**Task details**
Print out the data that follows exactly, character for character, apart from the pictures.

**Given information**
————

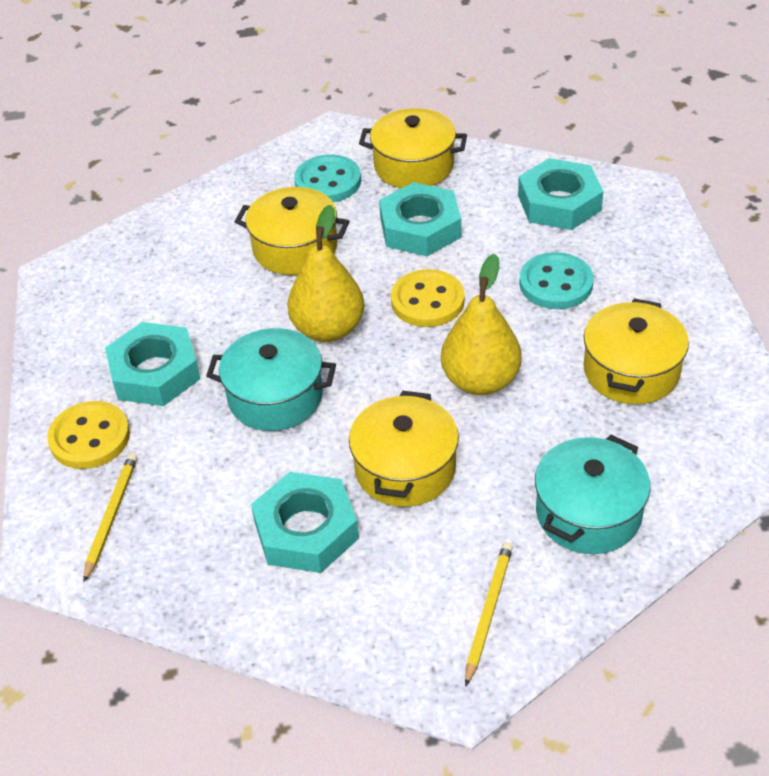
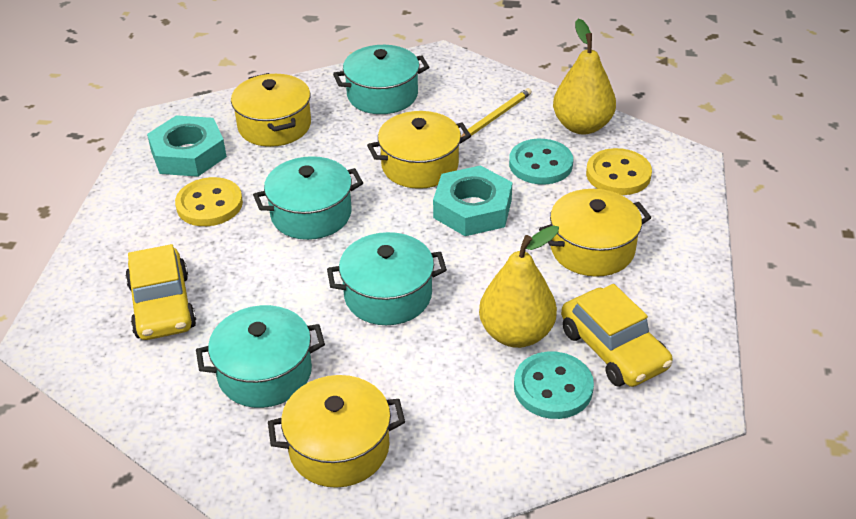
turquoise nut: 4 -> 2
turquoise pot: 2 -> 4
yellow car: 0 -> 2
yellow pencil: 2 -> 1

————

**Task output**
turquoise nut: 4 -> 2
turquoise pot: 2 -> 4
yellow car: 0 -> 2
yellow pencil: 2 -> 1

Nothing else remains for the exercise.